▶ **Assignment**
Return exactly the span of lines in the following data that opens with the line containing "(181, 417) = (450, 91): green fork -> none" and closes with the line containing "(291, 233) = (241, 138): none -> red mushroom". Include nothing else.

--- START ---

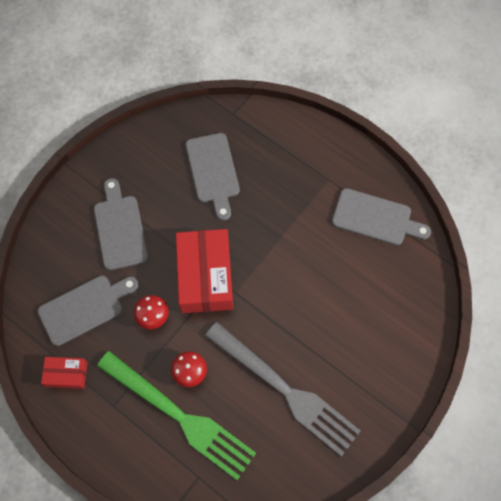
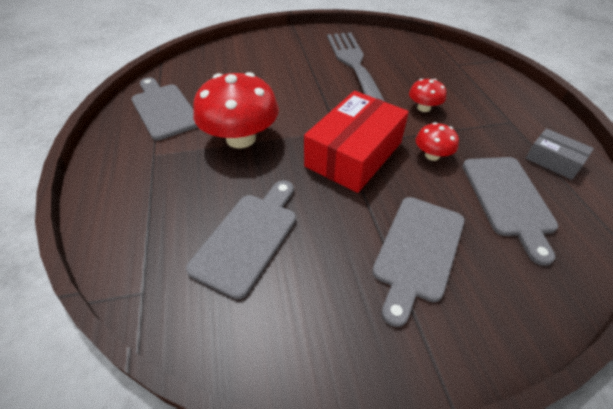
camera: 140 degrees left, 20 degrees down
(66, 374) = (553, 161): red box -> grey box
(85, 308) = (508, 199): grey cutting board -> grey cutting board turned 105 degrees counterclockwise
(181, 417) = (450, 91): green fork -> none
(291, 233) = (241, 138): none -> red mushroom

--- END ---
--- START ---

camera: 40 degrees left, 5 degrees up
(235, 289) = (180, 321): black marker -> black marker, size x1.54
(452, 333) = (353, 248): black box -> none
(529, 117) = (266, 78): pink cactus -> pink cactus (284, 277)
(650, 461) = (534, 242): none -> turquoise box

--- END ---

▶ **Written solution**
(181, 417) = (450, 91): green fork -> none
(291, 233) = (241, 138): none -> red mushroom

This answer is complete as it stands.